WHAT YOU SHOULD DO:
Beneath this line is the data. Output exactly the lines from the line with "D4: schottky 1N5817" to the line with "POT2: 500 (GND, NET14, wiper", both ends included, and nothing more.

DATA PROVIDED:
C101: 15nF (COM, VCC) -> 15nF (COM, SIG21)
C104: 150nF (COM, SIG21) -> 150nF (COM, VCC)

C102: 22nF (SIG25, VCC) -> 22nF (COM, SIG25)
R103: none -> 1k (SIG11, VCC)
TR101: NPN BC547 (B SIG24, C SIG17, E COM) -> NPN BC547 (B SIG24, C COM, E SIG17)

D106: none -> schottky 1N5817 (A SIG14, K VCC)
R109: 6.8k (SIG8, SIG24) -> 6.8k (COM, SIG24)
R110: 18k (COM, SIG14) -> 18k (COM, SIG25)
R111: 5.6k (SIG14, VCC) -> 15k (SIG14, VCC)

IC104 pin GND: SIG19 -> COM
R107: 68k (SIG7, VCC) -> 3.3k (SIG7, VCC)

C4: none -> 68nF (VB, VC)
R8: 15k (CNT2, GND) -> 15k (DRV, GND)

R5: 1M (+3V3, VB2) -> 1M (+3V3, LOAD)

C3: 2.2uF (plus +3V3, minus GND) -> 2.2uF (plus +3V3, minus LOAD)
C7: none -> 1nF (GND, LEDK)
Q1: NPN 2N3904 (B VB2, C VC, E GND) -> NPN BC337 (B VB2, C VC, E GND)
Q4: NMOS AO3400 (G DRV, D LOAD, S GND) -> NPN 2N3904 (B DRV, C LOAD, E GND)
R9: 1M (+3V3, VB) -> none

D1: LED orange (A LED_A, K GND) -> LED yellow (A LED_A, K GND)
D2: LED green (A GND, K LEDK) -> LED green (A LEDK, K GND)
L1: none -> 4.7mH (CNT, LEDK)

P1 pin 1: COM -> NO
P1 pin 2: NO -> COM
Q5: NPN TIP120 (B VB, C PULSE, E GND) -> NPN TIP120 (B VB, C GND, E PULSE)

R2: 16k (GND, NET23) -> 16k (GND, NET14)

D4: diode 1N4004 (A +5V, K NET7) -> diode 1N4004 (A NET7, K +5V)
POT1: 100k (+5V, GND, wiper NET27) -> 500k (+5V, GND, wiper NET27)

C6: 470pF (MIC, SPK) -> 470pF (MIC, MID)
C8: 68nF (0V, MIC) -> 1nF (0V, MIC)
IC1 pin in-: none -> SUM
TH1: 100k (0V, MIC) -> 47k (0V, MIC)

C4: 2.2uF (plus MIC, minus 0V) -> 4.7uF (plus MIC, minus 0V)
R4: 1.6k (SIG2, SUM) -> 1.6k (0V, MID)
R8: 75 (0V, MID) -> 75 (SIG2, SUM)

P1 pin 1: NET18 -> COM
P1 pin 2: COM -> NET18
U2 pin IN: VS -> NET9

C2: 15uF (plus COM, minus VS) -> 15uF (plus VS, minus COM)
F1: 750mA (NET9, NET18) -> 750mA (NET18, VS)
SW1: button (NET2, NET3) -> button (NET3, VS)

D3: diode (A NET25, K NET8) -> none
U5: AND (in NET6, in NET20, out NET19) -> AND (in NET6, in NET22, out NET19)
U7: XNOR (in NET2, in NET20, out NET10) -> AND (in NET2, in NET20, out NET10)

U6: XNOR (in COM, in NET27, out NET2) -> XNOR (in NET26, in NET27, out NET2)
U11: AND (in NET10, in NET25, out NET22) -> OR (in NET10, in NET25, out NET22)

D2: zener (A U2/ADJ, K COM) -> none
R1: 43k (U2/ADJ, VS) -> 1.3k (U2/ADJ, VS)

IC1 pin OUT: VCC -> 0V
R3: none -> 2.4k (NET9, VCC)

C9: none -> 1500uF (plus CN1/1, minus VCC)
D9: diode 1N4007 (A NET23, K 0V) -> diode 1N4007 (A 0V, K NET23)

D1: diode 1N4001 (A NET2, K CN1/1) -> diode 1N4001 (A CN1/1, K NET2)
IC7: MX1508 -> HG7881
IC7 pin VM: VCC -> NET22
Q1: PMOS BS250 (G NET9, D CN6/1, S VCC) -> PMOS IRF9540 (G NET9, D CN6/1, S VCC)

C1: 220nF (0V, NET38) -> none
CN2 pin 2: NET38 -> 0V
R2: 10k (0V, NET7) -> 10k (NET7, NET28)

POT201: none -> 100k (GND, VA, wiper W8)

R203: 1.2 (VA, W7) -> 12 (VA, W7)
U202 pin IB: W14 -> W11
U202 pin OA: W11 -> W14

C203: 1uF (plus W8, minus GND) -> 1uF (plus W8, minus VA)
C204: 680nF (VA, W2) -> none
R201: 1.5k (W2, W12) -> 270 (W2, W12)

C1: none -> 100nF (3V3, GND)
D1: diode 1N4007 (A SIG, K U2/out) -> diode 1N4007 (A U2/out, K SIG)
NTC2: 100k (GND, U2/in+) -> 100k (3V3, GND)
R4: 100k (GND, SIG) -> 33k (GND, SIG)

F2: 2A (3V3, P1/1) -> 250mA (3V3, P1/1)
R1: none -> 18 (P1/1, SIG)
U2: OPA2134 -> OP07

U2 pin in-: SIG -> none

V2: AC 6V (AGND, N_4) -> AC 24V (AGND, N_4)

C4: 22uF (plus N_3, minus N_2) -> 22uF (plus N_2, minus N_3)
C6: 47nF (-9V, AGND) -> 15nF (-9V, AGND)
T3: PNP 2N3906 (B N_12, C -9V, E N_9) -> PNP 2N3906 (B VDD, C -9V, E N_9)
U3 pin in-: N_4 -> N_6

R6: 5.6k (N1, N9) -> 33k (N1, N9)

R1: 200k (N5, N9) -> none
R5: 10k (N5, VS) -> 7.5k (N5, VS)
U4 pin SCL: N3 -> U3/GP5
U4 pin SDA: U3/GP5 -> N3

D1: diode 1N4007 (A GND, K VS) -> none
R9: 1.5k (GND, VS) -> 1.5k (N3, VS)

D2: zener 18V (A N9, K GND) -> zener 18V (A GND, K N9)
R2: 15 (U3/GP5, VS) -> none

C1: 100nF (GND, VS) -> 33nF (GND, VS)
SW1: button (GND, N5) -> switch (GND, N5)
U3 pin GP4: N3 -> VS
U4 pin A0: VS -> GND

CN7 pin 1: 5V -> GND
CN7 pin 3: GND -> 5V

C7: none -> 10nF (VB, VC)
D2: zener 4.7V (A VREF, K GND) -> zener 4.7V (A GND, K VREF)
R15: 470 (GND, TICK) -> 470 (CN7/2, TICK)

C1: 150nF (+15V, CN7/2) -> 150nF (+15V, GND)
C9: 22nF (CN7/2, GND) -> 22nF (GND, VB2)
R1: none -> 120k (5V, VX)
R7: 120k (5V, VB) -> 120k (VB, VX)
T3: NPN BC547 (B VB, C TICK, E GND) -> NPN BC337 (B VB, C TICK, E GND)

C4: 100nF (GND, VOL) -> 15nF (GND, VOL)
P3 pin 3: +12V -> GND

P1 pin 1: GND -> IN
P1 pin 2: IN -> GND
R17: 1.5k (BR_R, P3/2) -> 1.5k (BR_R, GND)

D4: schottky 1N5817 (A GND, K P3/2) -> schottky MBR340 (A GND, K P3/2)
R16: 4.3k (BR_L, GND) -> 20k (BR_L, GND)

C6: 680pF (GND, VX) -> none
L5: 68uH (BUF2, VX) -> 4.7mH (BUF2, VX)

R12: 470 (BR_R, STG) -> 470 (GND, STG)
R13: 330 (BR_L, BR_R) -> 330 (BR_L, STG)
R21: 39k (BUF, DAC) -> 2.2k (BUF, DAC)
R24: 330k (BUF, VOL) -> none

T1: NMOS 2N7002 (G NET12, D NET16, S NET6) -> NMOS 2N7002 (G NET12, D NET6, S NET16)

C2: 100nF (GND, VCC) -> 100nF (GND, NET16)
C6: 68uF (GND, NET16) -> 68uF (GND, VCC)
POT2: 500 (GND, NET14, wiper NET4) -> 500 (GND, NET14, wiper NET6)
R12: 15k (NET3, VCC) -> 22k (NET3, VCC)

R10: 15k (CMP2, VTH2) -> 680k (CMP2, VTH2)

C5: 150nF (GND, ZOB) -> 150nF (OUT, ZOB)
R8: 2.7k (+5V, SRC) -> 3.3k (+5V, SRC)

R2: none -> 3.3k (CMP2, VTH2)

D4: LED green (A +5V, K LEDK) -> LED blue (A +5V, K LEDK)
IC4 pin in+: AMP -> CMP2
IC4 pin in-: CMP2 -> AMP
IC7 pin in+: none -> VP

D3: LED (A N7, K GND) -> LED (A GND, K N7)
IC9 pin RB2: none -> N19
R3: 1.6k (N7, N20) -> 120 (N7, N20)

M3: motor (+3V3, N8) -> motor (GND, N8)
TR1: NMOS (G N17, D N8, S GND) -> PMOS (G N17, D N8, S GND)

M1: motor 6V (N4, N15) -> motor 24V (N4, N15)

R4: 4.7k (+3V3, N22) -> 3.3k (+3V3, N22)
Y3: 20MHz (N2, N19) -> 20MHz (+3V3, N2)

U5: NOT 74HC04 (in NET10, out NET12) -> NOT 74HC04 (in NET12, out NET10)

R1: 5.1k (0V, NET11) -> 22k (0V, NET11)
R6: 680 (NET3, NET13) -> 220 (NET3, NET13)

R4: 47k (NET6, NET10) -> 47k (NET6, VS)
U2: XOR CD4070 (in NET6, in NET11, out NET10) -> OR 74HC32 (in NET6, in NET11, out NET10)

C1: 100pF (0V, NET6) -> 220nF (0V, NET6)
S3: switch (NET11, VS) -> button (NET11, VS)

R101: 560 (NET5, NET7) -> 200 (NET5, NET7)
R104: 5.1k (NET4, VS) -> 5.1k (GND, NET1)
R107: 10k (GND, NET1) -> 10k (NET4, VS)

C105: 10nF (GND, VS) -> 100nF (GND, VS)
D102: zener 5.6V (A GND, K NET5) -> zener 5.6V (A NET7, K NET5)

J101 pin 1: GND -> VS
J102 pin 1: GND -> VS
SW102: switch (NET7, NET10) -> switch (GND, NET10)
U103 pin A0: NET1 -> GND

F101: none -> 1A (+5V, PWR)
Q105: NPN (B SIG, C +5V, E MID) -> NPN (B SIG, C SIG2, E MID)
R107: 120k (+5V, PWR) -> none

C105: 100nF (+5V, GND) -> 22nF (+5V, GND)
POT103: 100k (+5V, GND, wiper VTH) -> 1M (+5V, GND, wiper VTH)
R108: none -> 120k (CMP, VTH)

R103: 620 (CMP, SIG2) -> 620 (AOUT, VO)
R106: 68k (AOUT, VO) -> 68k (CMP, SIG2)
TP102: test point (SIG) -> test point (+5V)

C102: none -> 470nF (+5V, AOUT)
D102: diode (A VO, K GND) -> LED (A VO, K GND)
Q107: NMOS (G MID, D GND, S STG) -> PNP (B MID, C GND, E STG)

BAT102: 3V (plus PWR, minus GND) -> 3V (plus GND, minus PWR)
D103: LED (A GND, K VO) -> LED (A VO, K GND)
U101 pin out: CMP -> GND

THE ANSWER:
D4: schottky 1N5817 (A GND, K P3/2) -> schottky MBR340 (A GND, K P3/2)
R16: 4.3k (BR_L, GND) -> 20k (BR_L, GND)

C6: 680pF (GND, VX) -> none
L5: 68uH (BUF2, VX) -> 4.7mH (BUF2, VX)

R12: 470 (BR_R, STG) -> 470 (GND, STG)
R13: 330 (BR_L, BR_R) -> 330 (BR_L, STG)
R21: 39k (BUF, DAC) -> 2.2k (BUF, DAC)
R24: 330k (BUF, VOL) -> none

T1: NMOS 2N7002 (G NET12, D NET16, S NET6) -> NMOS 2N7002 (G NET12, D NET6, S NET16)

C2: 100nF (GND, VCC) -> 100nF (GND, NET16)
C6: 68uF (GND, NET16) -> 68uF (GND, VCC)
POT2: 500 (GND, NET14, wiper NET4) -> 500 (GND, NET14, wiper NET6)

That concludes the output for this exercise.